Return the entries exactly. Images are not part of the copy.

**DATA UNDER STUDY**
◆ ◆ ◆ ◆

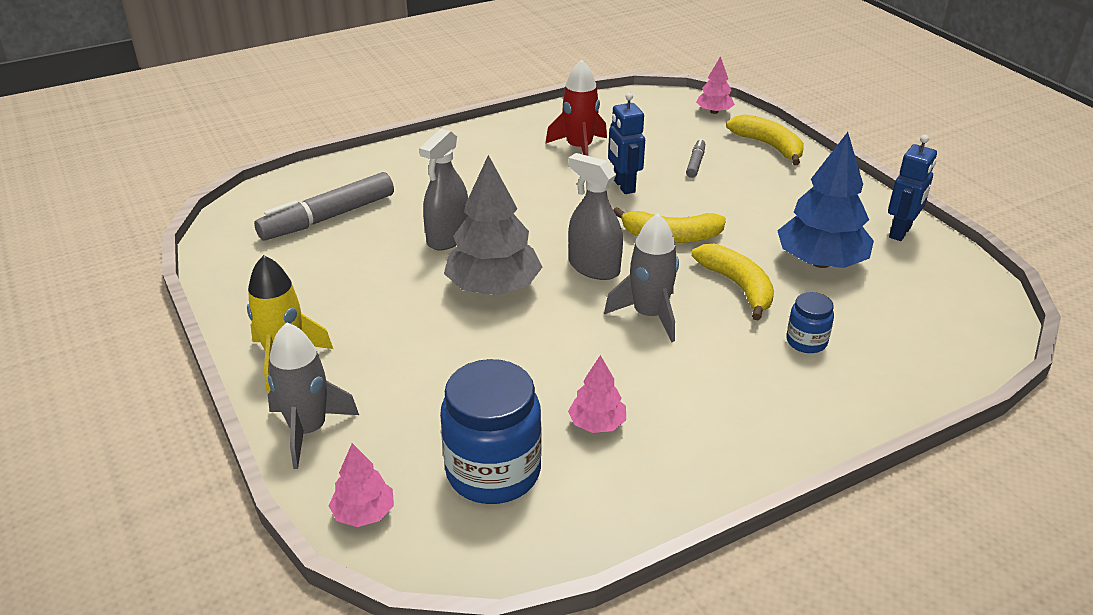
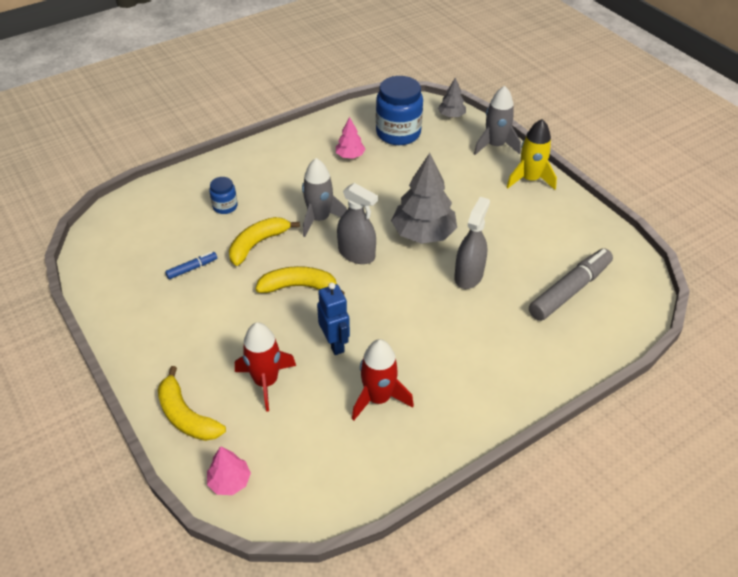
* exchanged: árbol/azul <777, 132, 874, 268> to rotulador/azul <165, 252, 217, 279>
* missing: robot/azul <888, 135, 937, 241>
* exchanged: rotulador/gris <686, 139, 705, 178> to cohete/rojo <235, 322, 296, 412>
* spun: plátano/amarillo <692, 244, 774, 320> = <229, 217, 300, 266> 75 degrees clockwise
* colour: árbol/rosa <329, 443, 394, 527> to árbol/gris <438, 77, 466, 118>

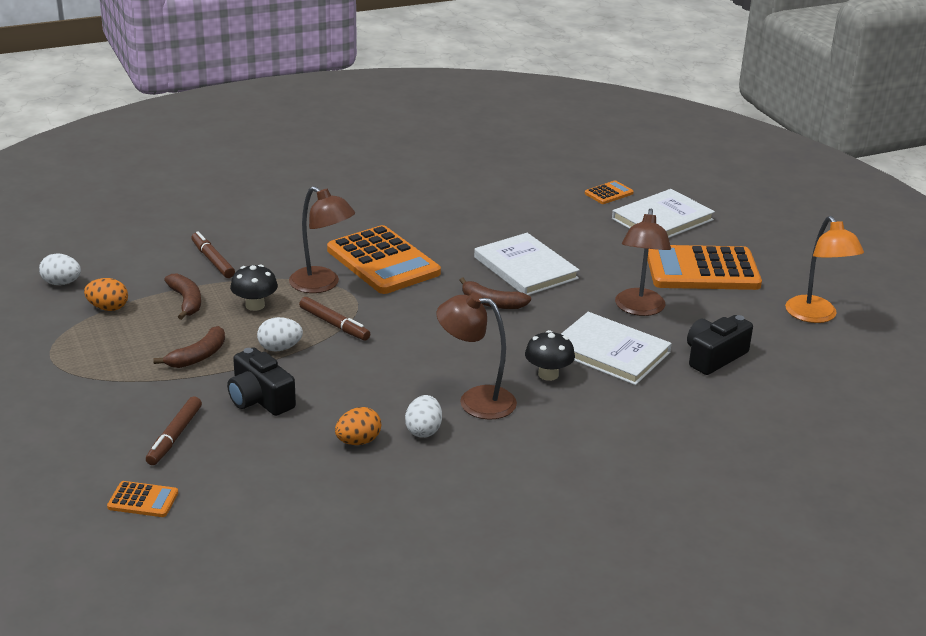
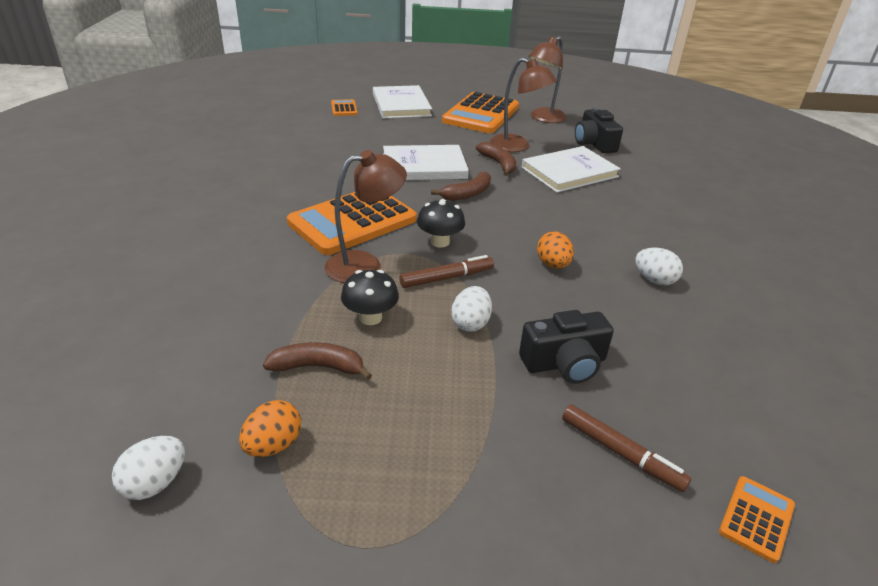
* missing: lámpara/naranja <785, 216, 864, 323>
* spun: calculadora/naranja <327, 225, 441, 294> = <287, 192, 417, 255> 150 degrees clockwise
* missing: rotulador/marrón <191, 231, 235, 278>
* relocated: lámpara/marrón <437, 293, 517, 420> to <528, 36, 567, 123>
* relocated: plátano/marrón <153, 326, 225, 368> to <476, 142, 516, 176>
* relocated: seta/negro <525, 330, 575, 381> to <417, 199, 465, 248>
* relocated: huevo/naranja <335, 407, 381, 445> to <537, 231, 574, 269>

◆ ◆ ◆ ◆

**TASK ANSWER**
* exchanged: árbol/azul <777, 132, 874, 268> to rotulador/azul <165, 252, 217, 279>
* missing: robot/azul <888, 135, 937, 241>
* exchanged: rotulador/gris <686, 139, 705, 178> to cohete/rojo <235, 322, 296, 412>
* spun: plátano/amarillo <692, 244, 774, 320> = <229, 217, 300, 266> 75 degrees clockwise
* colour: árbol/rosa <329, 443, 394, 527> to árbol/gris <438, 77, 466, 118>

* missing: lámpara/naranja <785, 216, 864, 323>
* spun: calculadora/naranja <327, 225, 441, 294> = <287, 192, 417, 255> 150 degrees clockwise
* missing: rotulador/marrón <191, 231, 235, 278>
* relocated: lámpara/marrón <437, 293, 517, 420> to <528, 36, 567, 123>
* relocated: plátano/marrón <153, 326, 225, 368> to <476, 142, 516, 176>
* relocated: seta/negro <525, 330, 575, 381> to <417, 199, 465, 248>
* relocated: huevo/naranja <335, 407, 381, 445> to <537, 231, 574, 269>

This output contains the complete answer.